# [What to work on]
Restate word for word the lines of the entries below, starting with the line that holds "LINE pin DO: D7 -> D6" and ending with the line that holds "PIXELS1 pin DIN: B8 -> A6", and no others.

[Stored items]

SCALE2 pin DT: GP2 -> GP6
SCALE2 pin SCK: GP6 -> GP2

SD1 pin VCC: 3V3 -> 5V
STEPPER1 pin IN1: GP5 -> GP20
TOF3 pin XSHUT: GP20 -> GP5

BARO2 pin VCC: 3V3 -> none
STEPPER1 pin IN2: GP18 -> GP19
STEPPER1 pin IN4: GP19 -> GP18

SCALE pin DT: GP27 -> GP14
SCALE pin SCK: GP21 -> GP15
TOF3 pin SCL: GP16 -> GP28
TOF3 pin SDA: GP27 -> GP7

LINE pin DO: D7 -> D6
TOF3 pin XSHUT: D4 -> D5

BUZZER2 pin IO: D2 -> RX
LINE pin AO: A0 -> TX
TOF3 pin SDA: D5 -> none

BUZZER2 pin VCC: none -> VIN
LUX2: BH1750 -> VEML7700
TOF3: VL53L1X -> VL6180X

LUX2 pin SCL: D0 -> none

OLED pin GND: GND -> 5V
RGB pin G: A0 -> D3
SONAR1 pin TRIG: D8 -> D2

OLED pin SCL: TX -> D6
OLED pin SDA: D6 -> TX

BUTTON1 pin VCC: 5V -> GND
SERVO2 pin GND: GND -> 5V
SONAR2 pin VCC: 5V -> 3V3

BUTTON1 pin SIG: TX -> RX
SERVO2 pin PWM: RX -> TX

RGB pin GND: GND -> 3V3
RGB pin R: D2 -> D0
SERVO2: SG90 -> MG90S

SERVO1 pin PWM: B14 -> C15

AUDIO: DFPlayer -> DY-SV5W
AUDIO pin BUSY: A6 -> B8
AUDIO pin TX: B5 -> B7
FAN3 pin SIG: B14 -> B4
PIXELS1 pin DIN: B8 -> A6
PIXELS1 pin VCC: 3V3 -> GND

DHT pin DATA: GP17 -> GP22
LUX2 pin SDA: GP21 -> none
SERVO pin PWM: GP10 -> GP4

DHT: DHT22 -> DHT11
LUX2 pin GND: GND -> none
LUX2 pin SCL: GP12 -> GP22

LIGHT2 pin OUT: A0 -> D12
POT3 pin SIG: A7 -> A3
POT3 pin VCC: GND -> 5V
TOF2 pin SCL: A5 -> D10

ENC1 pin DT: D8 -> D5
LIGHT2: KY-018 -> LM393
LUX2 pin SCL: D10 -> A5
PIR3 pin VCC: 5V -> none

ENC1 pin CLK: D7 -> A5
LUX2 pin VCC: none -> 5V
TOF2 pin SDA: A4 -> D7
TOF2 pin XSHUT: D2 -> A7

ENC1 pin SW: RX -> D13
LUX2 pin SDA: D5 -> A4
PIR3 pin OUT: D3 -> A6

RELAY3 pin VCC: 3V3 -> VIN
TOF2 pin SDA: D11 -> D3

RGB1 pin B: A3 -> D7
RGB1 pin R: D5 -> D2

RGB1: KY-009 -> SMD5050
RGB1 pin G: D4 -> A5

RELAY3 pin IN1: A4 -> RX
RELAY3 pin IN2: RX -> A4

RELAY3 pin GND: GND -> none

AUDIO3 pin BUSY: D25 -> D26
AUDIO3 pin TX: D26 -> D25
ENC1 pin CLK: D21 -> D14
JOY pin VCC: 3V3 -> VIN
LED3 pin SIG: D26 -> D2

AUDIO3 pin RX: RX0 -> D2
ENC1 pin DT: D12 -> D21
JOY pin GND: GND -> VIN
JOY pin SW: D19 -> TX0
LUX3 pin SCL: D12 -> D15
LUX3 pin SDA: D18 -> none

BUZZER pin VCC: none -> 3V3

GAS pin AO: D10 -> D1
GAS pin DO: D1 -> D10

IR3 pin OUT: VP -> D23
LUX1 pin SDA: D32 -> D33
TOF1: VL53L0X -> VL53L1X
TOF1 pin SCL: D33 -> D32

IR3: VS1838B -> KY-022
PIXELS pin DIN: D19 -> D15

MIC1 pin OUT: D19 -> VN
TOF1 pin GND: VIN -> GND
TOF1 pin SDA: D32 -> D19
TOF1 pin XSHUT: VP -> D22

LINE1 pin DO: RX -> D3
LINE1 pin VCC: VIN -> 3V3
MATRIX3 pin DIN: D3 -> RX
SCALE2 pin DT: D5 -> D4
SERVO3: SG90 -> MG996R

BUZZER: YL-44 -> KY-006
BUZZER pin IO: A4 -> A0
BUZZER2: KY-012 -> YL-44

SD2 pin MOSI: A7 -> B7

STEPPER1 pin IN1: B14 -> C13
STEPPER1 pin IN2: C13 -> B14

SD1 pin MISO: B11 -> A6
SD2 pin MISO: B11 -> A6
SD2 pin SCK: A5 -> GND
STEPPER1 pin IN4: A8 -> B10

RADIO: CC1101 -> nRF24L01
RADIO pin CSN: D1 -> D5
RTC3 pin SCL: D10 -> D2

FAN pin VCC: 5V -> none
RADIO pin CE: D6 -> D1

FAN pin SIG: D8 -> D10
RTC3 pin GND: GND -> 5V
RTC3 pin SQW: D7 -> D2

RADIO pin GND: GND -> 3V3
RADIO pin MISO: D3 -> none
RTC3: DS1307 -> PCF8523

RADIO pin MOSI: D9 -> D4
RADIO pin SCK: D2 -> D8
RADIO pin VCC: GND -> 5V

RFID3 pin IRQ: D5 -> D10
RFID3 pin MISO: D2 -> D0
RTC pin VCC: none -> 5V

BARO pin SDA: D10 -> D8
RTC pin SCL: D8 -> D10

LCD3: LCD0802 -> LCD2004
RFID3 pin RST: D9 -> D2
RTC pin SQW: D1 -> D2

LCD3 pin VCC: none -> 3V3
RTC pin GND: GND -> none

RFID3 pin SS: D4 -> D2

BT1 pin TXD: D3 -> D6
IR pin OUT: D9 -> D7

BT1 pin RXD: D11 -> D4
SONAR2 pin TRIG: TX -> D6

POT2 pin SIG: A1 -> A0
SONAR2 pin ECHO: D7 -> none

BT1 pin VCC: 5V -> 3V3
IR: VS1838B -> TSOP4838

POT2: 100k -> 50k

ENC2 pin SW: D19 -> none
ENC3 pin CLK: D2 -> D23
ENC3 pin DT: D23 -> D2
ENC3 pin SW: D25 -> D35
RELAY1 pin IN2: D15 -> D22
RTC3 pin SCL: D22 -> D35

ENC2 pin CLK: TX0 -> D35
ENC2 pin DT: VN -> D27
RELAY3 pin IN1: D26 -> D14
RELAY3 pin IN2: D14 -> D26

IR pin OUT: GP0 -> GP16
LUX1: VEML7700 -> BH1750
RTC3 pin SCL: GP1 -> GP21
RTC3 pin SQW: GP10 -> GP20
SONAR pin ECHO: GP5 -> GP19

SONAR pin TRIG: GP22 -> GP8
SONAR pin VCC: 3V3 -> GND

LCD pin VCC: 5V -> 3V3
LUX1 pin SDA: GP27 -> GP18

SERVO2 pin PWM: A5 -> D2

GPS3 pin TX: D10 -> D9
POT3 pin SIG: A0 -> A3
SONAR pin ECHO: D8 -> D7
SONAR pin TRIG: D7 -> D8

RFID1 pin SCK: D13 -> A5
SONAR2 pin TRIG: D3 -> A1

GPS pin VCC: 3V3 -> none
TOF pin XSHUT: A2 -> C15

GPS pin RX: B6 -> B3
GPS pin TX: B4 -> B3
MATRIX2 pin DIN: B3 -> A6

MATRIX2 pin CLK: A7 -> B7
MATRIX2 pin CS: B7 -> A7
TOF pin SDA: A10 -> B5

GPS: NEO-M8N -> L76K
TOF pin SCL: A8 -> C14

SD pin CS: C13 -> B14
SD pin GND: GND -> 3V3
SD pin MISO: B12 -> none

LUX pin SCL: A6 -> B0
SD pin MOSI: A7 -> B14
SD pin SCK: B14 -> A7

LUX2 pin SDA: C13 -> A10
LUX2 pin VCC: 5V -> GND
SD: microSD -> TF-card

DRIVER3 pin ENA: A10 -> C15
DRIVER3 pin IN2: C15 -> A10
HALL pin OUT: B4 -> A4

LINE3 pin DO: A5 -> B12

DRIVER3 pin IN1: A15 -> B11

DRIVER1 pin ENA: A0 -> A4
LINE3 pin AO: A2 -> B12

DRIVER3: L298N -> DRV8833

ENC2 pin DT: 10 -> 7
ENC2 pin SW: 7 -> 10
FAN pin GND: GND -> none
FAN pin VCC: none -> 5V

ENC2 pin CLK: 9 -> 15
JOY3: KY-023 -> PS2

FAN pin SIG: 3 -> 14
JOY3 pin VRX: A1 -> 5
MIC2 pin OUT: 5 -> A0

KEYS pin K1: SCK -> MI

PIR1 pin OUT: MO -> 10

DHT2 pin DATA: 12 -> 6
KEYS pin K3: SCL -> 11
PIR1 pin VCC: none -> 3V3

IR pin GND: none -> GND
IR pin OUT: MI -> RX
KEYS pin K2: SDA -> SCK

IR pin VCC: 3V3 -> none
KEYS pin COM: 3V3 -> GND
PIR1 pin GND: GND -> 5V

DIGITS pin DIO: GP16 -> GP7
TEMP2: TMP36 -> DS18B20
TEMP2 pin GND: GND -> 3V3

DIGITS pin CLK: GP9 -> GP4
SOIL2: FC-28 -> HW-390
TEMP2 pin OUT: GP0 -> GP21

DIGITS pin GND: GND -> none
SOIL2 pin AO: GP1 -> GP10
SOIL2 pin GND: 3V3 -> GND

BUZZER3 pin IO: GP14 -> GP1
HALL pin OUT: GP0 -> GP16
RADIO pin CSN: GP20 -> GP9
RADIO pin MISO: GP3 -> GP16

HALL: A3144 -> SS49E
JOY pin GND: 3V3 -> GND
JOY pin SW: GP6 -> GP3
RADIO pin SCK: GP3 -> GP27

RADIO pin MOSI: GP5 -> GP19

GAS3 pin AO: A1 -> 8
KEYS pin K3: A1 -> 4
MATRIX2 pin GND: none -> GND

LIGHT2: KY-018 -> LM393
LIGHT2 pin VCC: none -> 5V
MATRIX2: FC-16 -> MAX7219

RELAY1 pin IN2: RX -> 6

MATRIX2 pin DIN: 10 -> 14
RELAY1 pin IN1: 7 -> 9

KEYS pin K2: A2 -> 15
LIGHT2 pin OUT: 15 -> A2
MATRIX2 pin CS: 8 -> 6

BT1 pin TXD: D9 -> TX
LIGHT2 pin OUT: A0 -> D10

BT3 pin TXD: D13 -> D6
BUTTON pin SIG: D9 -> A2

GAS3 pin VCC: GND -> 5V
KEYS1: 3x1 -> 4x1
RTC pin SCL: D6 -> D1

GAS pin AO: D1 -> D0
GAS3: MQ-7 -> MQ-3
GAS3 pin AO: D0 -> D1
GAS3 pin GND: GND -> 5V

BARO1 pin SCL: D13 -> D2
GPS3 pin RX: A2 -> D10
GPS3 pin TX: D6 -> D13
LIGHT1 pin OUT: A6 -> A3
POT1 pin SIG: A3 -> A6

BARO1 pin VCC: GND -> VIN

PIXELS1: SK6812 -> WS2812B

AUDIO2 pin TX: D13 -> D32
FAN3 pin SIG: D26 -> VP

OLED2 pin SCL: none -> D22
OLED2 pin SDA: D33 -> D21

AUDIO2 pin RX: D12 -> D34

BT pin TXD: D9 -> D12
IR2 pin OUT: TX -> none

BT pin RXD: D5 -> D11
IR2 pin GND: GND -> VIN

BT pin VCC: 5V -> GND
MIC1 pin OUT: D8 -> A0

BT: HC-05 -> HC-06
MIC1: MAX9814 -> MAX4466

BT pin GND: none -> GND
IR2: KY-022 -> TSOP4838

# [Solved exercise]
LINE pin DO: D7 -> D6
TOF3 pin XSHUT: D4 -> D5

BUZZER2 pin IO: D2 -> RX
LINE pin AO: A0 -> TX
TOF3 pin SDA: D5 -> none

BUZZER2 pin VCC: none -> VIN
LUX2: BH1750 -> VEML7700
TOF3: VL53L1X -> VL6180X

LUX2 pin SCL: D0 -> none

OLED pin GND: GND -> 5V
RGB pin G: A0 -> D3
SONAR1 pin TRIG: D8 -> D2

OLED pin SCL: TX -> D6
OLED pin SDA: D6 -> TX

BUTTON1 pin VCC: 5V -> GND
SERVO2 pin GND: GND -> 5V
SONAR2 pin VCC: 5V -> 3V3

BUTTON1 pin SIG: TX -> RX
SERVO2 pin PWM: RX -> TX

RGB pin GND: GND -> 3V3
RGB pin R: D2 -> D0
SERVO2: SG90 -> MG90S

SERVO1 pin PWM: B14 -> C15

AUDIO: DFPlayer -> DY-SV5W
AUDIO pin BUSY: A6 -> B8
AUDIO pin TX: B5 -> B7
FAN3 pin SIG: B14 -> B4
PIXELS1 pin DIN: B8 -> A6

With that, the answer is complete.